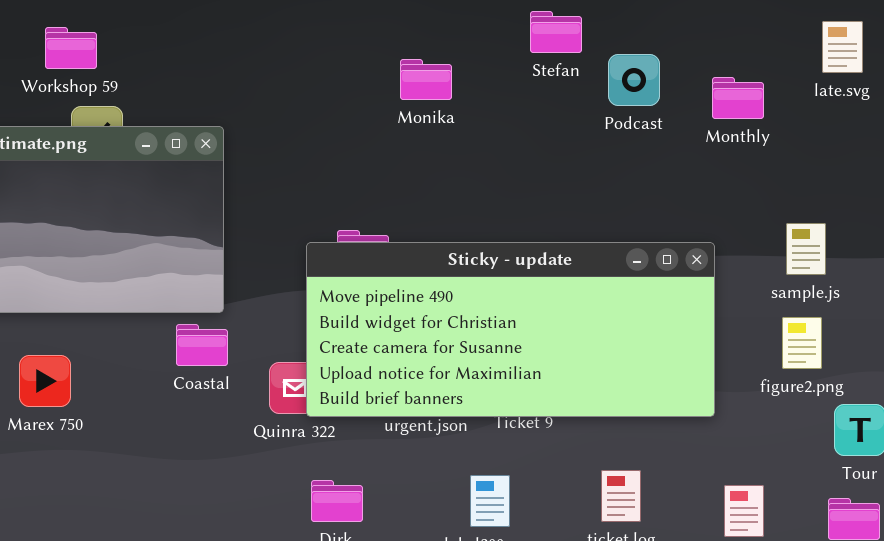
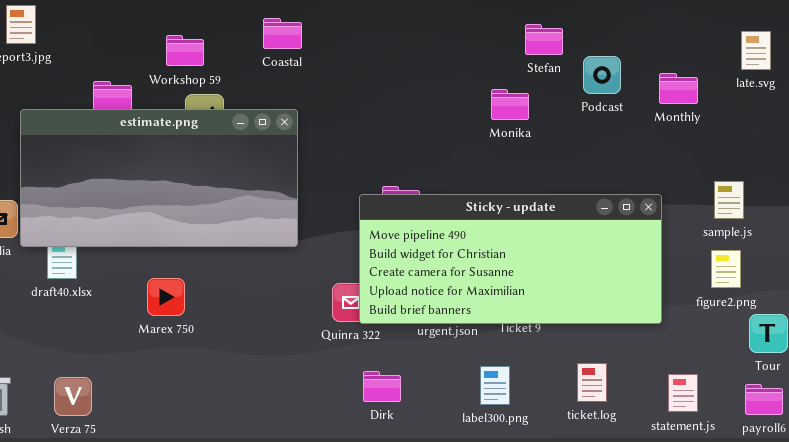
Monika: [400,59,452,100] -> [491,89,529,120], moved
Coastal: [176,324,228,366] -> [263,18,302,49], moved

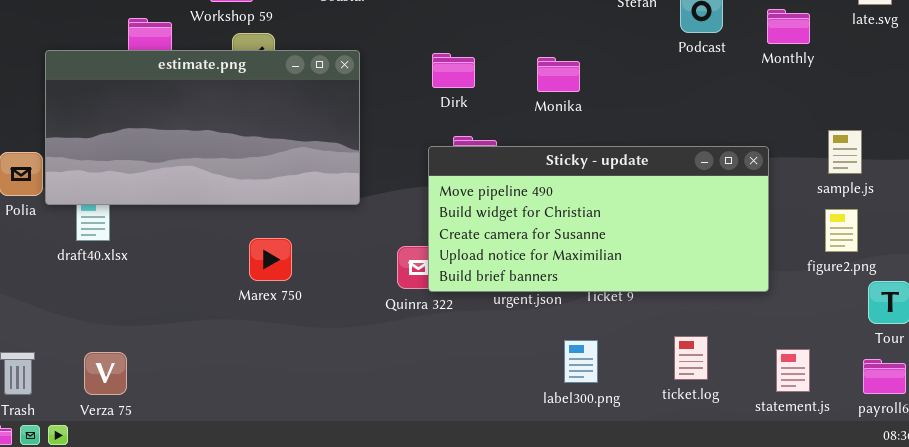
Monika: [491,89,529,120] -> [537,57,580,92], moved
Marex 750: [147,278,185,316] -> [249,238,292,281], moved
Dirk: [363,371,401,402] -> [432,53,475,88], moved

====

■ **What you have to do**:
Look over the entries above and count the lines where the word "Monika" appears, then report only that count.

■ **Written solution**:
2